* [INFORMATION SUPPLIED]:

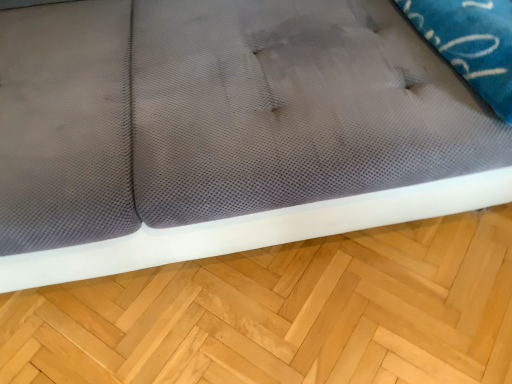
In order to face light brown wood at lower center, should I rotate leftwards or rightwards?

Rotate your view right by about 3.494°.

The image size is (512, 384). In order to click on light brown wood at lower center in this screenshot , I will do `click(285, 313)`.

The height and width of the screenshot is (384, 512). What do you see at coordinates (285, 313) in the screenshot?
I see `light brown wood at lower center` at bounding box center [285, 313].

You are a GUI agent. You are given a task and a screenshot of the screen. Output one action in this format:
    pyautogui.click(x=<x>, y=<y>)
    Task: Click on the white mesh pillow at upper right
    
    Given the screenshot: What is the action you would take?
    pyautogui.click(x=471, y=43)

This screenshot has width=512, height=384. What do you see at coordinates (471, 43) in the screenshot?
I see `white mesh pillow at upper right` at bounding box center [471, 43].

The height and width of the screenshot is (384, 512). What are the coordinates of `light brown wood at lower center` in the screenshot? It's located at [x=285, y=313].

Between light brown wood at lower center and white mesh pillow at upper right, which one appears on the left side from the viewer's perspective?

Positioned to the left is light brown wood at lower center.

Is the depth of light brown wood at lower center greater than that of white mesh pillow at upper right?

That is True.

Between point (463, 227) and point (455, 13), which one is positioned in front?

The point (455, 13) is closer to the camera.

From the image's perspective, which is below, light brown wood at lower center or white mesh pillow at upper right?

light brown wood at lower center is shown below in the image.

From a real-world perspective, which is physically above, light brown wood at lower center or white mesh pillow at upper right?

In real-world perspective, white mesh pillow at upper right is above.

Can you confirm if light brown wood at lower center is thinner than white mesh pillow at upper right?

Indeed, light brown wood at lower center has a lesser width compared to white mesh pillow at upper right.

Is light brown wood at lower center taller or shorter than white mesh pillow at upper right?

Clearly, light brown wood at lower center is shorter compared to white mesh pillow at upper right.

Can you confirm if light brown wood at lower center is smaller than white mesh pillow at upper right?

Actually, light brown wood at lower center might be larger than white mesh pillow at upper right.

Looking at this image, choose the correct answer: Is light brown wood at lower center inside white mesh pillow at upper right or outside it?

light brown wood at lower center exists outside the volume of white mesh pillow at upper right.

Is light brown wood at lower center directly adjacent to white mesh pillow at upper right?

No, light brown wood at lower center is not touching white mesh pillow at upper right.

Could you tell me if light brown wood at lower center is facing white mesh pillow at upper right?

No, light brown wood at lower center does not turn towards white mesh pillow at upper right.

How many degrees apart are the facing directions of light brown wood at lower center and white mesh pillow at upper right?

The angular difference between light brown wood at lower center and white mesh pillow at upper right is 180 degrees.

The height and width of the screenshot is (384, 512). Identify the location of pillow in front of the light brown wood at lower center. (471, 43).

Can you confirm if white mesh pillow at upper right is positioned to the right of light brown wood at lower center?

Yes, white mesh pillow at upper right is to the right of light brown wood at lower center.

Between white mesh pillow at upper right and light brown wood at lower center, which one is positioned in front?

white mesh pillow at upper right is in front.

Between point (465, 68) and point (111, 287), which one is positioned behind?

The point (111, 287) is farther from the camera.

From the image's perspective, is white mesh pillow at upper right above or below light brown wood at lower center?

white mesh pillow at upper right is above light brown wood at lower center.

From a real-world perspective, is white mesh pillow at upper right above or below light brown wood at lower center?

white mesh pillow at upper right is situated higher than light brown wood at lower center in the real world.

Which of these two, white mesh pillow at upper right or light brown wood at lower center, is wider?

white mesh pillow at upper right is wider.

Who is shorter, white mesh pillow at upper right or light brown wood at lower center?

light brown wood at lower center is shorter.

Which of these two, white mesh pillow at upper right or light brown wood at lower center, is bigger?

light brown wood at lower center.

Is light brown wood at lower center located within white mesh pillow at upper right?

No, light brown wood at lower center is located outside of white mesh pillow at upper right.

Is white mesh pillow at upper right not near light brown wood at lower center?

white mesh pillow at upper right is actually quite close to light brown wood at lower center.

Could you tell me if white mesh pillow at upper right is facing light brown wood at lower center?

No, white mesh pillow at upper right is not facing towards light brown wood at lower center.

Can you tell me how much white mesh pillow at upper right and light brown wood at lower center differ in facing direction?

180 degrees separate the facing orientations of white mesh pillow at upper right and light brown wood at lower center.

How far apart are white mesh pillow at upper right and light brown wood at lower center?

white mesh pillow at upper right and light brown wood at lower center are 25.68 inches apart from each other.

Locate an element on the screen. The height and width of the screenshot is (384, 512). pillow above the light brown wood at lower center (from a real-world perspective) is located at coordinates (471, 43).

The width and height of the screenshot is (512, 384). I want to click on hardwood below the white mesh pillow at upper right (from the image's perspective), so click(285, 313).

Where is `pillow on the right of the light brown wood at lower center`? This screenshot has height=384, width=512. pillow on the right of the light brown wood at lower center is located at coordinates (471, 43).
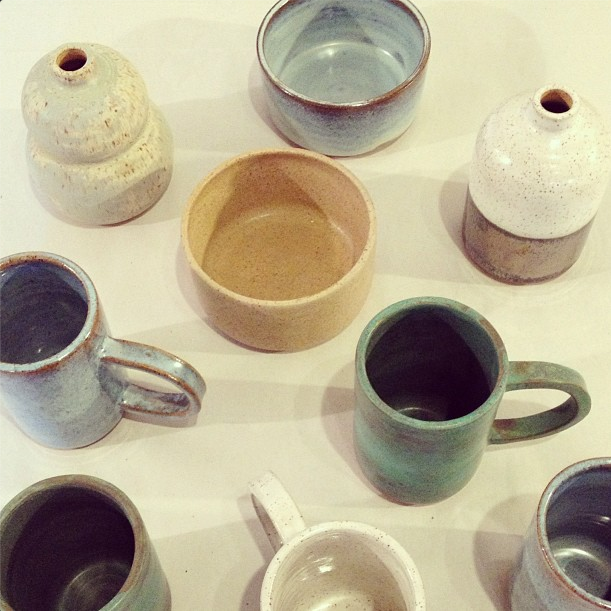
You are a GUI agent. You are given a task and a screenshot of the screen. Output one action in this format:
    pyautogui.click(x=<x>, y=<y>)
    Task: Click on the empty space next to bowl
    Image resolution: width=611 pixels, height=611 pixels.
    Given the screenshot: What is the action you would take?
    pyautogui.click(x=524, y=35)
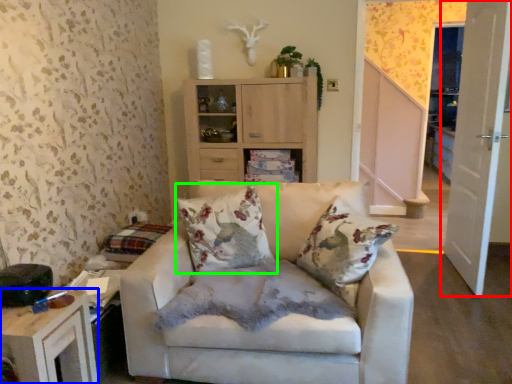
Question: Estimate the real-world distances between objects in this image. Which object is farther from door (highlighted by a red box), table (highlighted by a blue box) or pillow (highlighted by a green box)?

Choices:
 (A) table
 (B) pillow

Answer: (A)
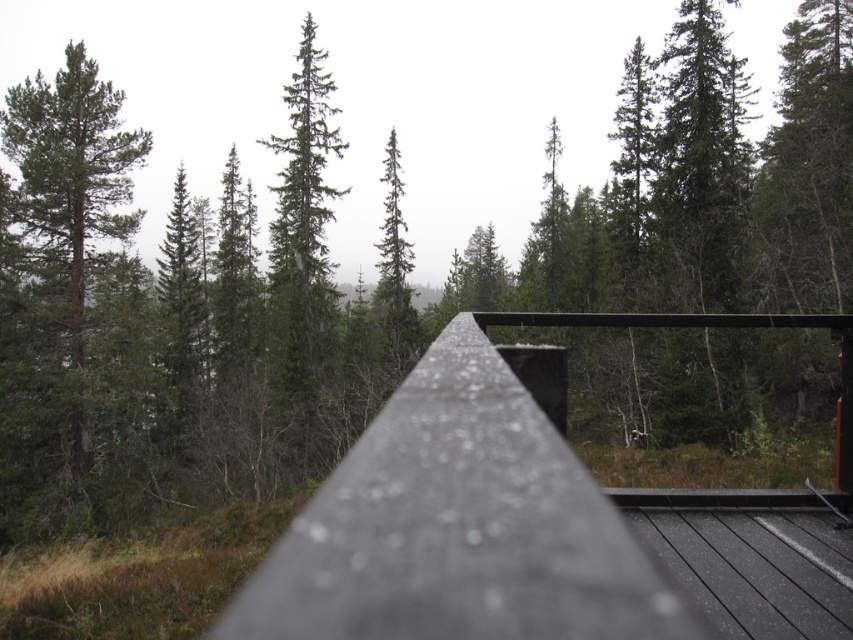
Is point (786, 632) more distant than point (78, 225)?

No, (786, 632) is closer to viewer.

Is the position of smooth black deck at center less distant than that of green matte tree at left?

That is True.

Is point (540, 323) less distant than point (105, 161)?

That is True.

In order to click on smooth black deck at center in this screenshot , I will do `click(540, 522)`.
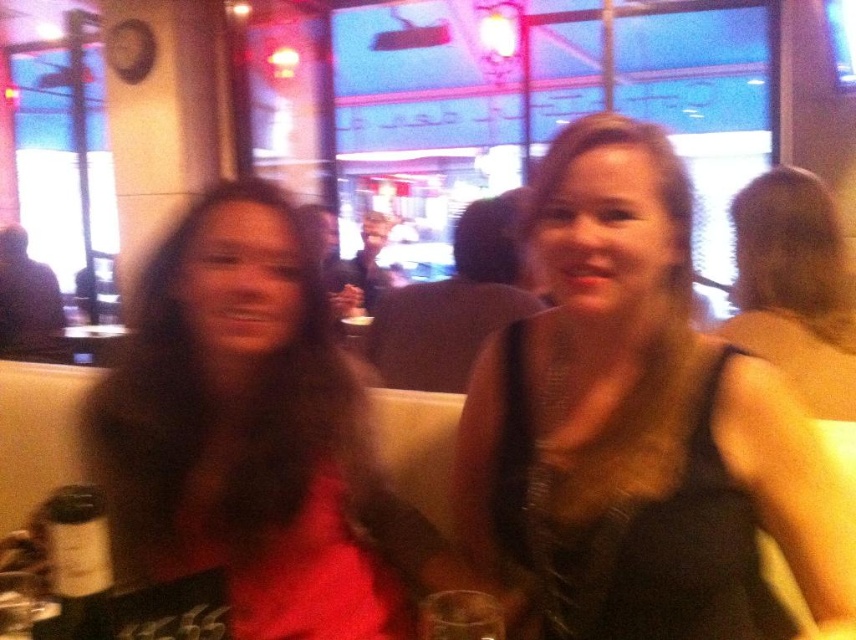
You are a photographer adjusting your camera settings to focus on the black sequined dress at center and the dark brown glass bottle at lower left. Based on their positions, which object should you prioritize focusing on to ensure clarity in the final photo?

The black sequined dress at center is located above the dark brown glass bottle at lower left, so prioritizing focus on the black sequined dress at center would ensure it appears clearer in the photo due to its position in the frame.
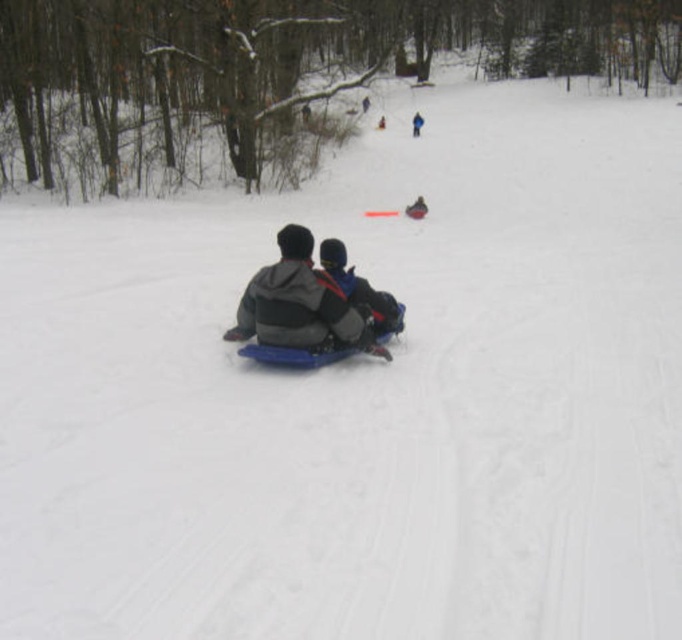
Question: Does blue plastic sled at center appear on the right side of dark blue fabric jacket at center?

Choices:
 (A) yes
 (B) no

Answer: (B)

Question: Which point is closer to the camera taking this photo?

Choices:
 (A) (413, 131)
 (B) (424, 205)
 (C) (329, 262)
 (D) (306, 234)

Answer: (D)

Question: Which is nearer to the dark gray fleece jacket at center?

Choices:
 (A) blue fabric jacket at center
 (B) blue plastic sled at center

Answer: (B)

Question: Which of the following is the closest to the observer?

Choices:
 (A) blue fabric jacket at center
 (B) dark blue fabric jacket at center
 (C) blue plastic sled at center
 (D) dark gray fleece jacket at center

Answer: (C)

Question: Does blue plastic sled at center have a greater width compared to blue fabric jacket at center?

Choices:
 (A) yes
 (B) no

Answer: (A)

Question: Is dark gray fleece jacket at center thinner than blue fabric jacket at center?

Choices:
 (A) yes
 (B) no

Answer: (A)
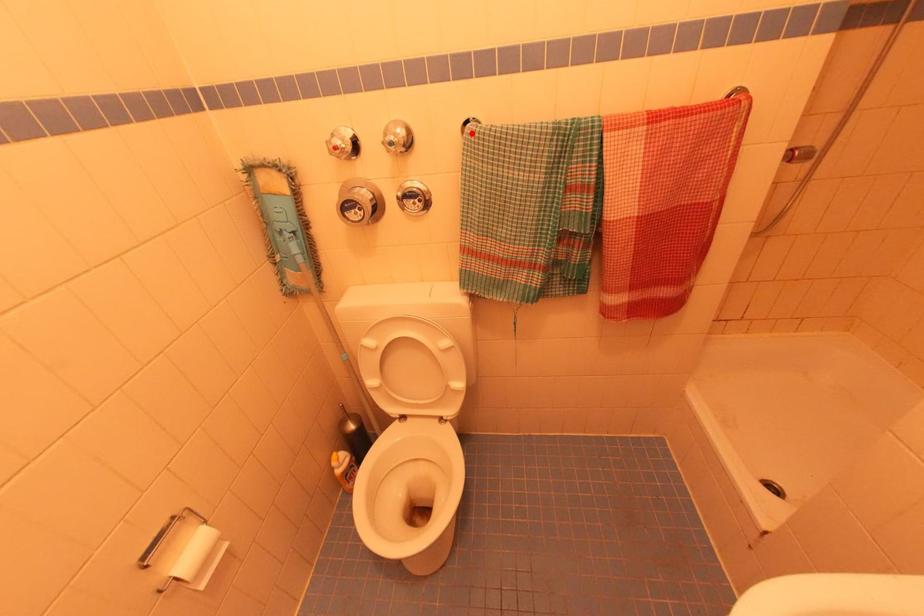
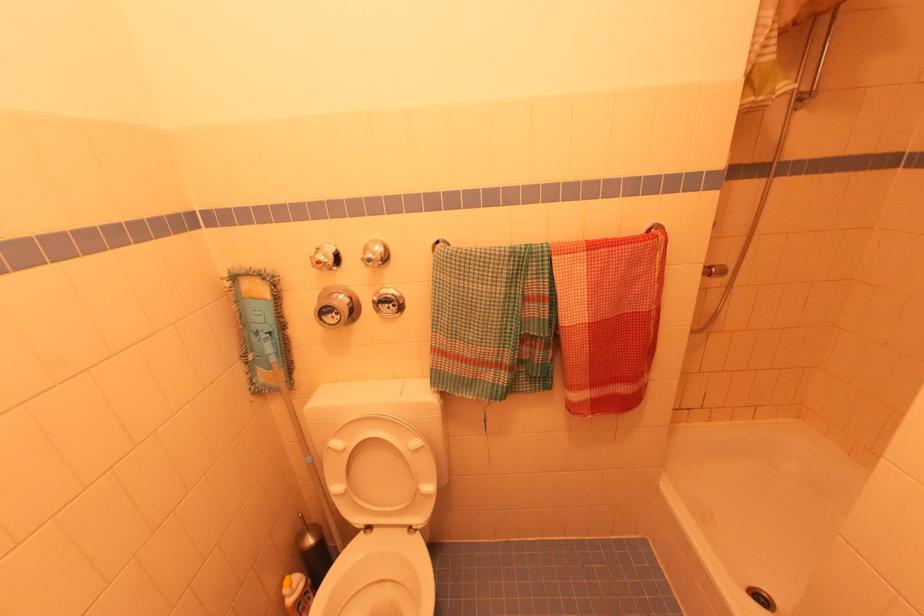
Question: I am providing you with two images of the same scene from different viewpoints. A red point is marked on the first image. At the location where the point appears in image 1, is it still visible in image 2?

Choices:
 (A) Yes
 (B) No

Answer: (A)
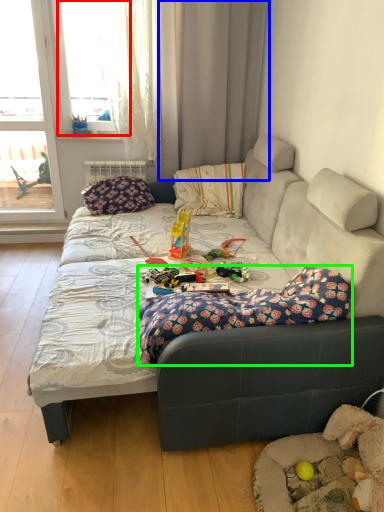
Question: Which object is positioned farthest from window (highlighted by a red box)? Select from curtain (highlighted by a blue box) and blanket (highlighted by a green box).

Choices:
 (A) curtain
 (B) blanket

Answer: (B)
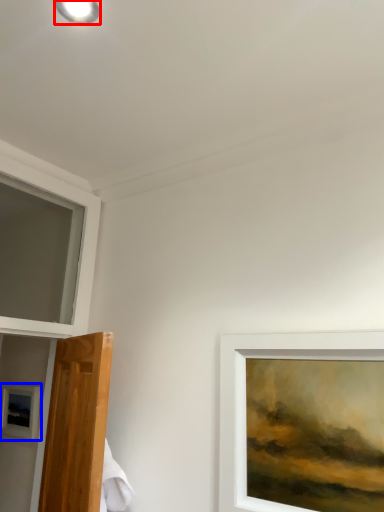
Question: Which object appears closest to the camera in this image, droplight (highlighted by a red box) or picture frame (highlighted by a blue box)?

Choices:
 (A) droplight
 (B) picture frame

Answer: (A)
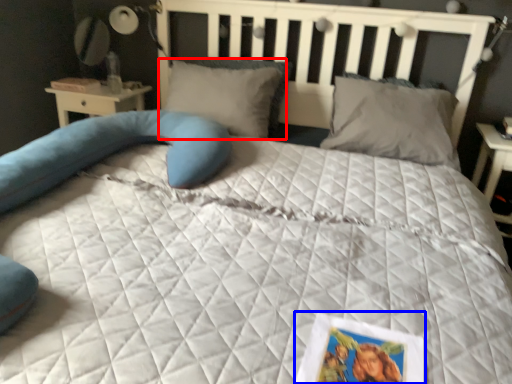
Question: Among these objects, which one is farthest to the camera, pillow (highlighted by a red box) or postcard (highlighted by a blue box)?

Choices:
 (A) pillow
 (B) postcard

Answer: (A)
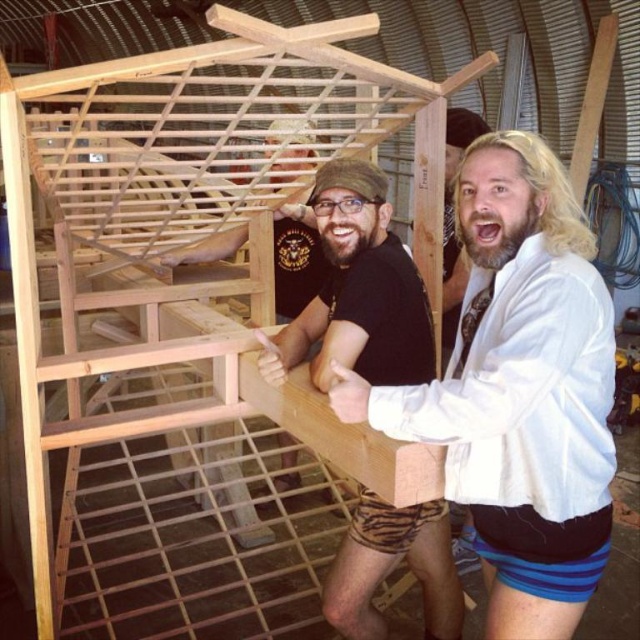
You are standing in the workshop and need to reach the white matte jacket at upper right to hand it to someone. Considering your arm length is 0.7 meters, can you reach it without moving closer?

The white matte jacket at upper right is 1.10 meters away from viewer, which is beyond your arm length of 0.7 meters. Therefore, you cannot reach it without moving closer.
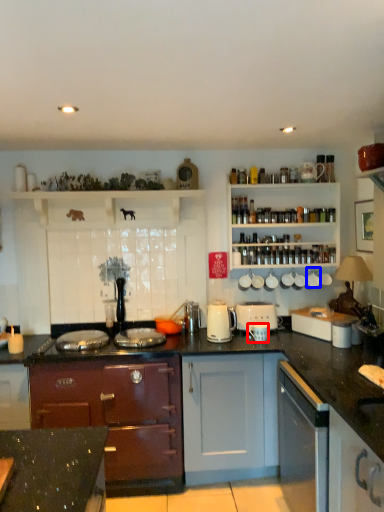
Question: Which of the following is the farthest to the observer, appliance (highlighted by a red box) or appliance (highlighted by a blue box)?

Choices:
 (A) appliance
 (B) appliance

Answer: (B)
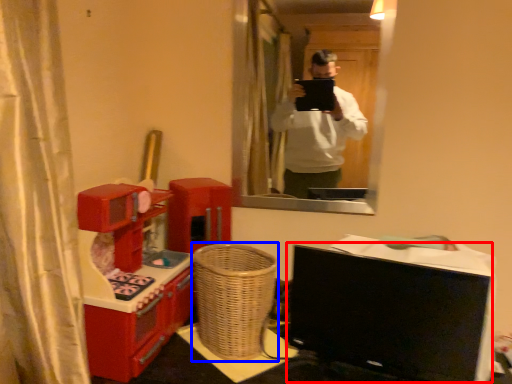
Question: Which object appears farthest to the camera in this image, computer monitor (highlighted by a red box) or basket (highlighted by a blue box)?

Choices:
 (A) computer monitor
 (B) basket

Answer: (B)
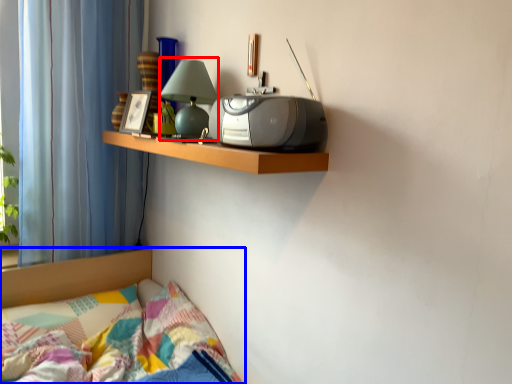
Question: Which point is further to the camera, table lamp (highlighted by a red box) or bed (highlighted by a blue box)?

Choices:
 (A) table lamp
 (B) bed

Answer: (A)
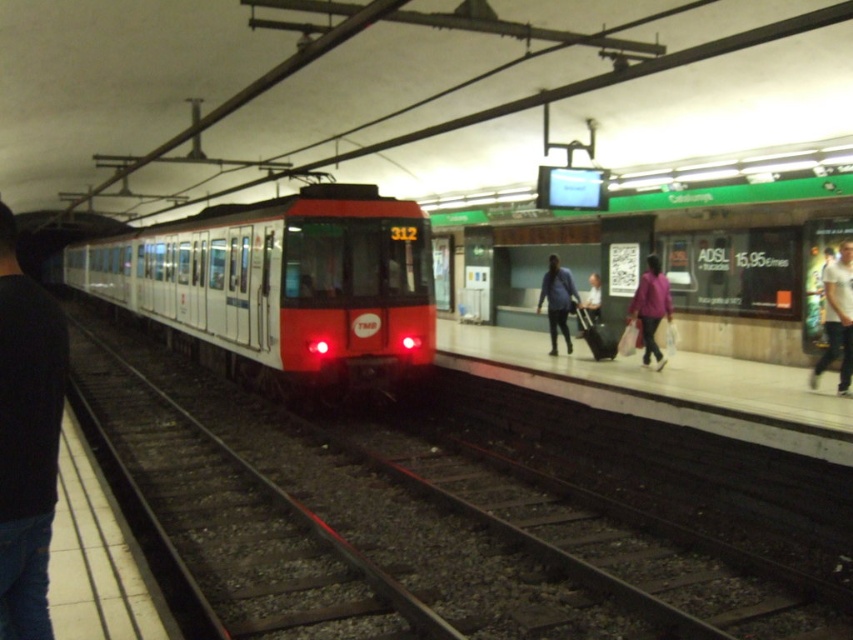
Question: Considering the real-world distances, which object is farthest from the blue denim jacket at center?

Choices:
 (A) white metal track at center
 (B) matte white train at center
 (C) white cotton shirt at right

Answer: (B)

Question: Based on their relative distances, which object is farther from the matte white train at center?

Choices:
 (A) purple fabric jacket at right
 (B) blue denim jacket at center

Answer: (B)

Question: Is black fabric at left positioned at the back of white cotton shirt at right?

Choices:
 (A) no
 (B) yes

Answer: (A)

Question: Which point is closer to the camera?

Choices:
 (A) (55, 371)
 (B) (793, 416)
 (C) (323, 188)

Answer: (A)

Question: From the image, what is the correct spatial relationship of white concrete platform at center in relation to white cotton shirt at right?

Choices:
 (A) left
 (B) right

Answer: (A)

Question: Can you confirm if white concrete platform at center is positioned above black fabric at left?

Choices:
 (A) yes
 (B) no

Answer: (B)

* [EXERCISE INSTRUCTIONS]: In the stretch of the listing from its start through the line containing "at [x=285, y=313].", rename "white mesh pillow" to "gray mesh pillow" and give that stretch back with everything else unchanged. Leave the pictures out of your answer.

* [OUTPUT FOR THIS TASK]:
In order to face light brown wood at lower center, should I rotate leftwards or rightwards?

Rotate your view right by about 3.494°.

The image size is (512, 384). In order to click on light brown wood at lower center in this screenshot , I will do `click(285, 313)`.

The height and width of the screenshot is (384, 512). What do you see at coordinates (285, 313) in the screenshot?
I see `light brown wood at lower center` at bounding box center [285, 313].

You are a GUI agent. You are given a task and a screenshot of the screen. Output one action in this format:
    pyautogui.click(x=<x>, y=<y>)
    Task: Click on the gray mesh pillow at upper right
    
    Given the screenshot: What is the action you would take?
    pyautogui.click(x=471, y=43)

This screenshot has width=512, height=384. What do you see at coordinates (471, 43) in the screenshot?
I see `gray mesh pillow at upper right` at bounding box center [471, 43].

The height and width of the screenshot is (384, 512). What are the coordinates of `light brown wood at lower center` in the screenshot? It's located at [x=285, y=313].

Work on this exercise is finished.